::: INPUT DATA :::
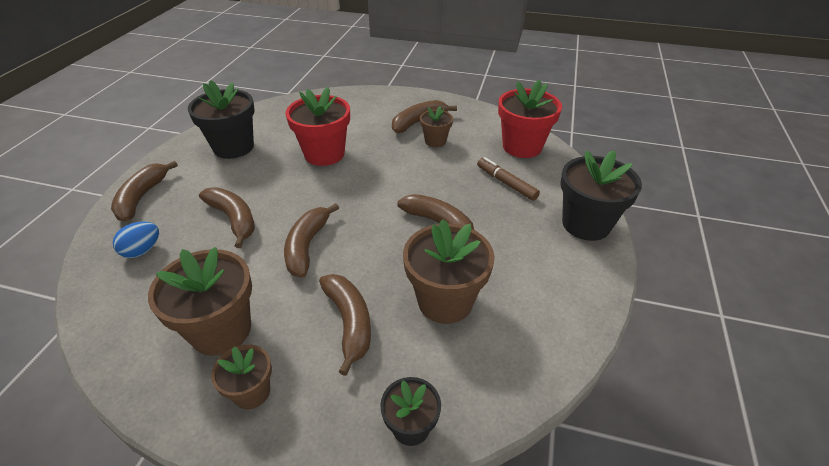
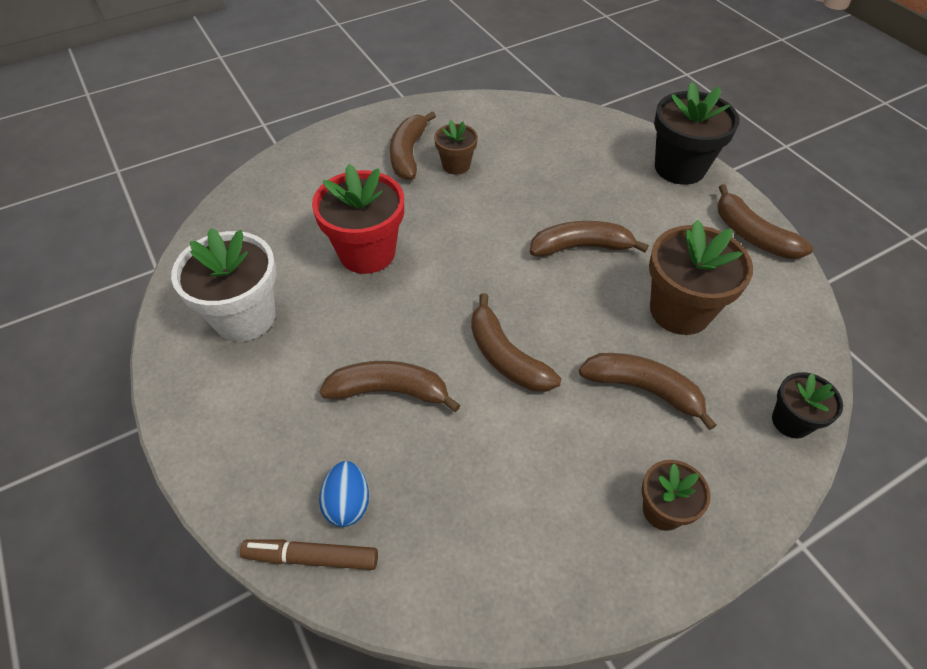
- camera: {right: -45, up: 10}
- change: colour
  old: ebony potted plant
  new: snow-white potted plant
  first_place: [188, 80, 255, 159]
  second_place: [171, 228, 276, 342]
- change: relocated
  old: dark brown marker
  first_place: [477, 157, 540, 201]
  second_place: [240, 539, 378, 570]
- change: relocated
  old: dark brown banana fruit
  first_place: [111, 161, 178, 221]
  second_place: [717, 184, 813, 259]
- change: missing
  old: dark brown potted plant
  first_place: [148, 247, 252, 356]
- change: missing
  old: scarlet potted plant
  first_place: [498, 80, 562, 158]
:::
::: INPUT DATA :::
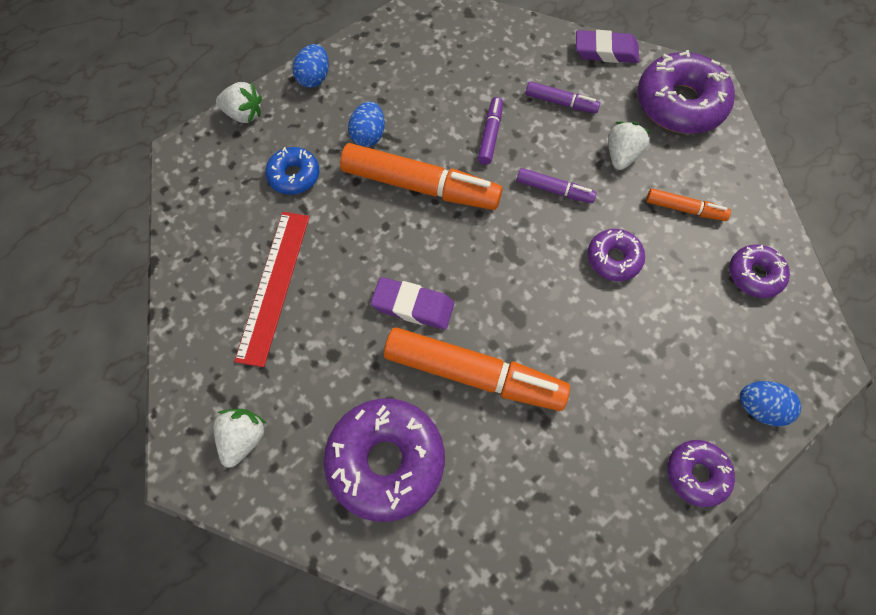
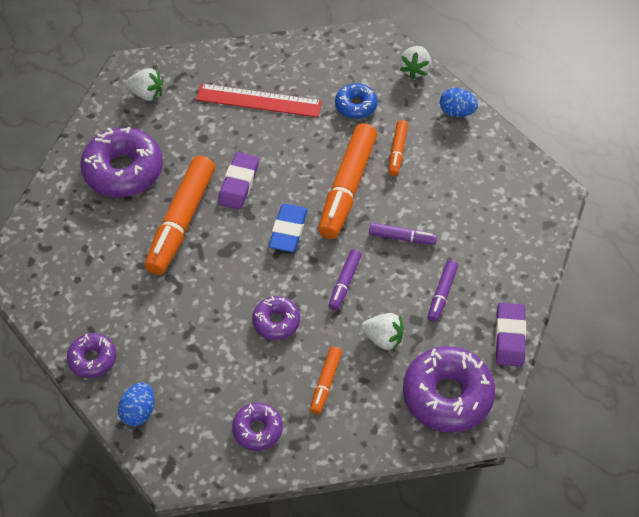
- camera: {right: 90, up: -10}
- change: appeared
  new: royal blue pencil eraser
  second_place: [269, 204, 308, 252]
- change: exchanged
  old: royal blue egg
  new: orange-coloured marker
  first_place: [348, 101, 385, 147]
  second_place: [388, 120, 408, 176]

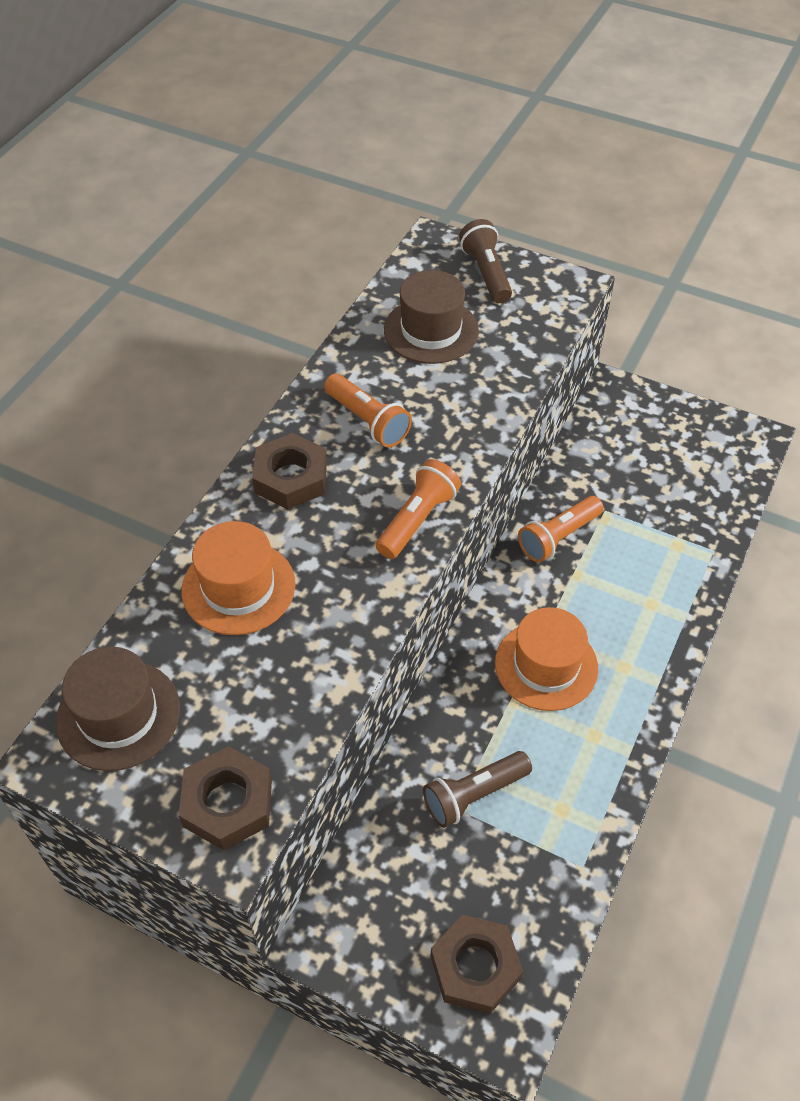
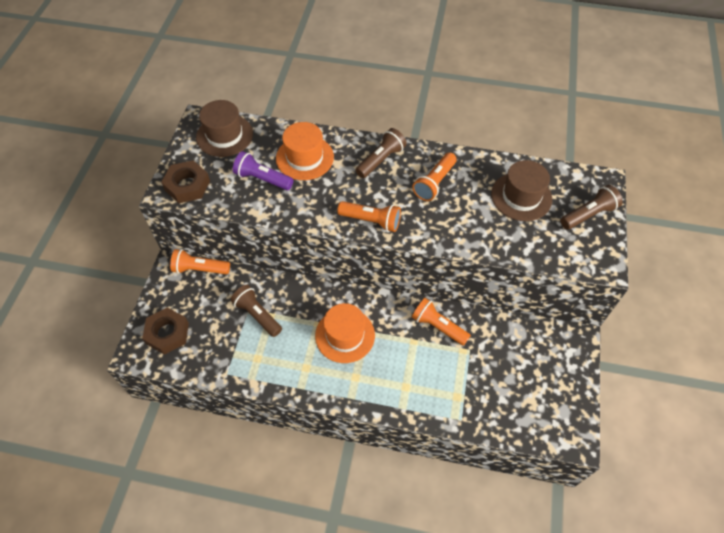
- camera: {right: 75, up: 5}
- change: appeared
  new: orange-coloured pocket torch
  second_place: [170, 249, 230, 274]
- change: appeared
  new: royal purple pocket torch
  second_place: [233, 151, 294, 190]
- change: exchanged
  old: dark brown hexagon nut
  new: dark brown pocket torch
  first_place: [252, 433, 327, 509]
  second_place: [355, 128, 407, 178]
:::
▶ _DIRECTIONS_
Scan the entries above and copy each line where "torch" occurs.

▶ _REPLY TO THE EXERCISE_
  new: orange-coloured pocket torch
  new: royal purple pocket torch
  new: dark brown pocket torch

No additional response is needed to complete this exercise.